--- Task statement ---
Transcribe everything in the listing as written, and let no image into the copy.
%%
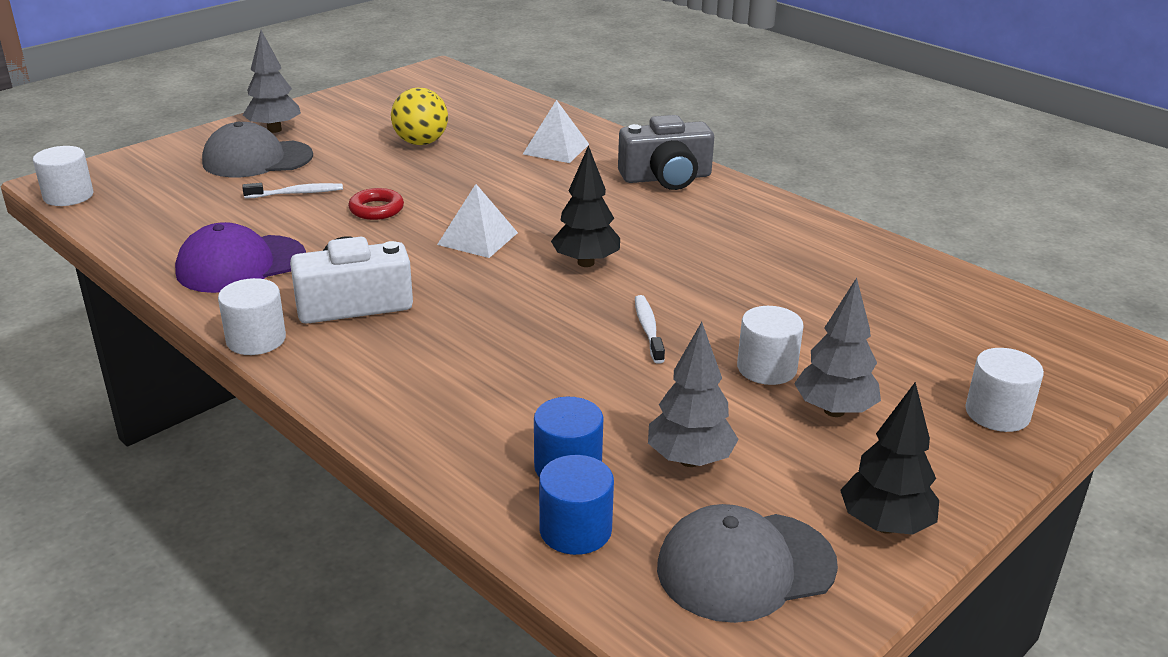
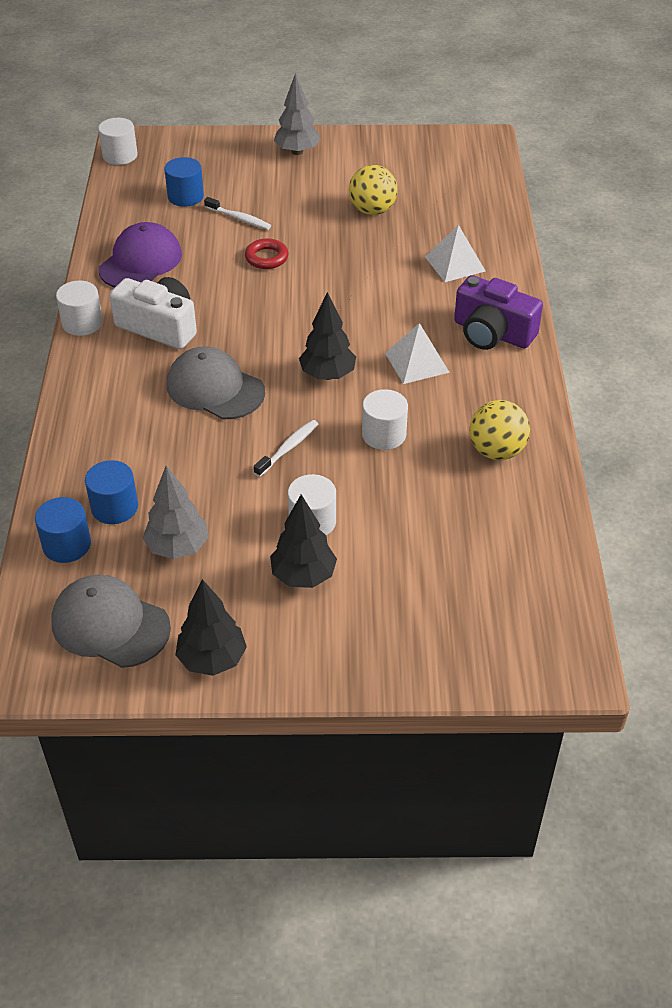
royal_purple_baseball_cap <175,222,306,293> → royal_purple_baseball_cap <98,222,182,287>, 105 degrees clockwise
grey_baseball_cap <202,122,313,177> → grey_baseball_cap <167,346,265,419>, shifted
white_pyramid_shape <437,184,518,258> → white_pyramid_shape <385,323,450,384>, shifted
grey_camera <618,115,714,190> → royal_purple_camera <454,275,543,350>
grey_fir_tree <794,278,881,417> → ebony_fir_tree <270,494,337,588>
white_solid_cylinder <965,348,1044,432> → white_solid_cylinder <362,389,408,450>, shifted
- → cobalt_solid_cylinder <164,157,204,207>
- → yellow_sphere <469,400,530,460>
%%
--- Final answer ---
royal_purple_baseball_cap <175,222,306,293> → royal_purple_baseball_cap <98,222,182,287>, 105 degrees clockwise
grey_baseball_cap <202,122,313,177> → grey_baseball_cap <167,346,265,419>, shifted
white_pyramid_shape <437,184,518,258> → white_pyramid_shape <385,323,450,384>, shifted
grey_camera <618,115,714,190> → royal_purple_camera <454,275,543,350>
grey_fir_tree <794,278,881,417> → ebony_fir_tree <270,494,337,588>
white_solid_cylinder <965,348,1044,432> → white_solid_cylinder <362,389,408,450>, shifted
- → cobalt_solid_cylinder <164,157,204,207>
- → yellow_sphere <469,400,530,460>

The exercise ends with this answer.